- _Aim of the exercise_: Copy the data verbatim and leave out every picture.

□ □ □ □ □

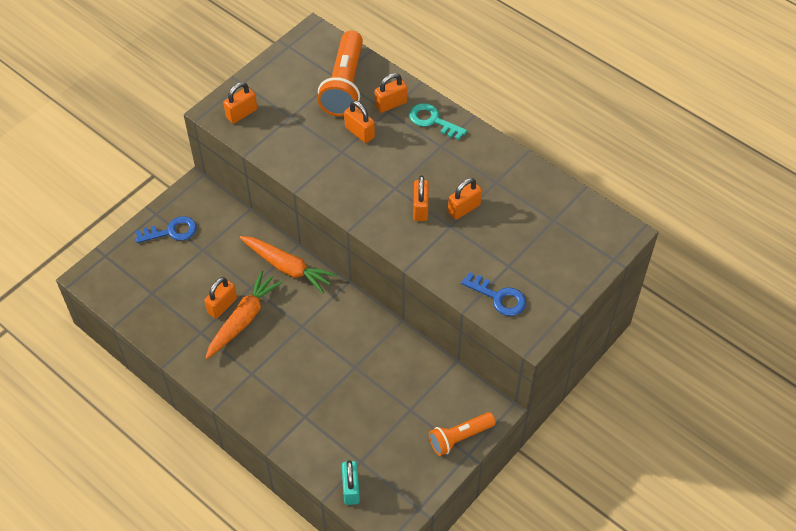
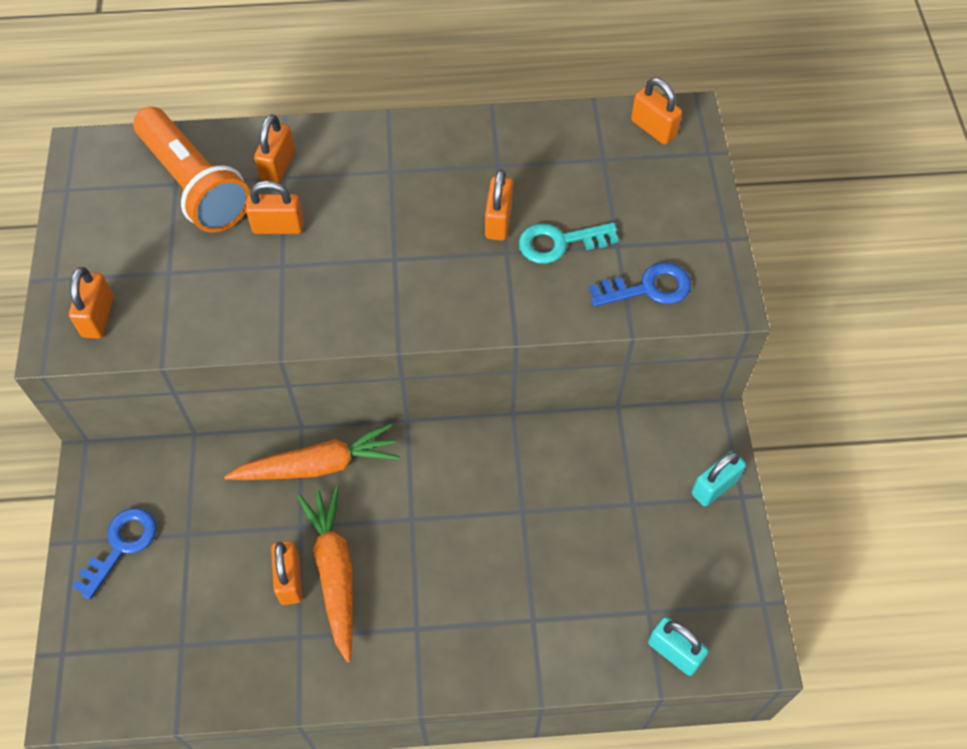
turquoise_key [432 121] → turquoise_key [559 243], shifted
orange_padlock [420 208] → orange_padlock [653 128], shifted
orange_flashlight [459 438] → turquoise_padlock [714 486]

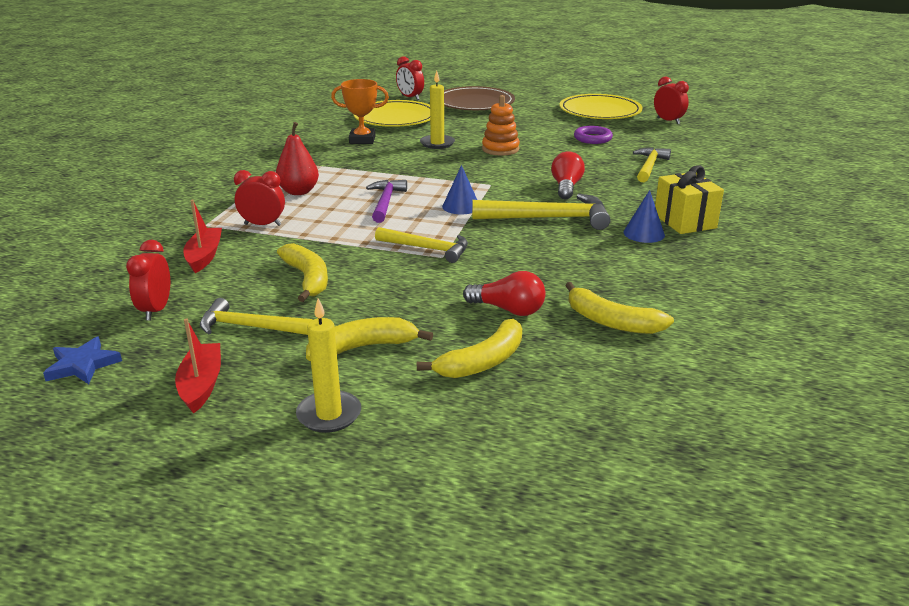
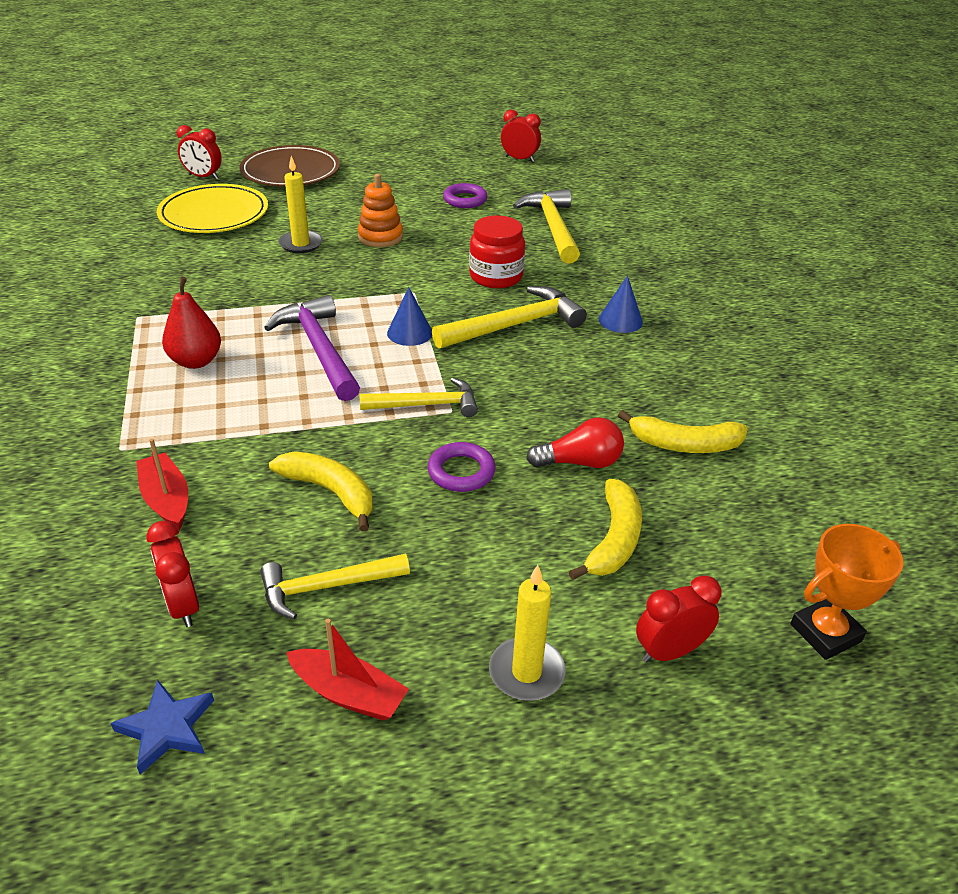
purple_hammer [385 202] → purple_hammer [319 349], x1.50
red_boat [201 385] → red_boat [348 693], 150 degrees clockwise
- → purple_ring [461 471]
red_light_bulb [566 187] → red_jar [496 276]
yellow_hammer [649 166] → yellow_hammer [552 228], x1.50
red_clock [263 225] → red_clock [669 651], shifted
orange_trophy [362 140] → orange_trophy [825 633], shifted
yellow_banana [363 347] → -
yellow_plate [600 111] → -
yellow_gift [685 221] → -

□ □ □ □ □

- _Task response_:
turquoise_key [432 121] → turquoise_key [559 243], shifted
orange_padlock [420 208] → orange_padlock [653 128], shifted
orange_flashlight [459 438] → turquoise_padlock [714 486]

purple_hammer [385 202] → purple_hammer [319 349], x1.50
red_boat [201 385] → red_boat [348 693], 150 degrees clockwise
- → purple_ring [461 471]
red_light_bulb [566 187] → red_jar [496 276]
yellow_hammer [649 166] → yellow_hammer [552 228], x1.50
red_clock [263 225] → red_clock [669 651], shifted
orange_trophy [362 140] → orange_trophy [825 633], shifted
yellow_banana [363 347] → -
yellow_plate [600 111] → -
yellow_gift [685 221] → -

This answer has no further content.